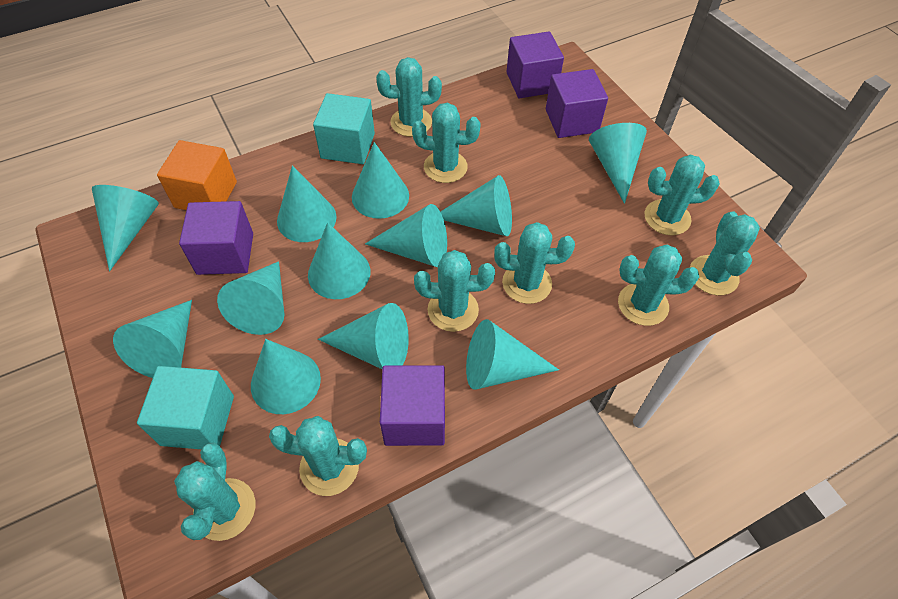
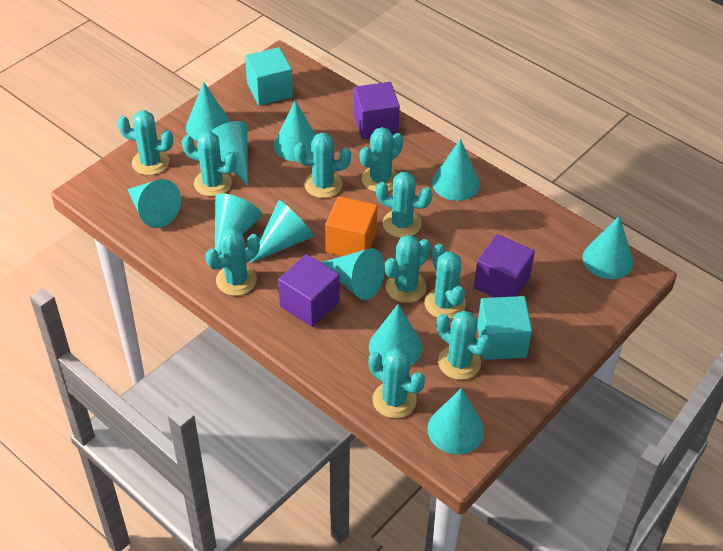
purple cube: 4 -> 3
turquoise cactus: 9 -> 10
turquoise cone: 12 -> 11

----------------------------------------

Your goal: Output the data above in full. Skip every picture.

Written reply:
purple cube: 4 -> 3
turquoise cactus: 9 -> 10
turquoise cone: 12 -> 11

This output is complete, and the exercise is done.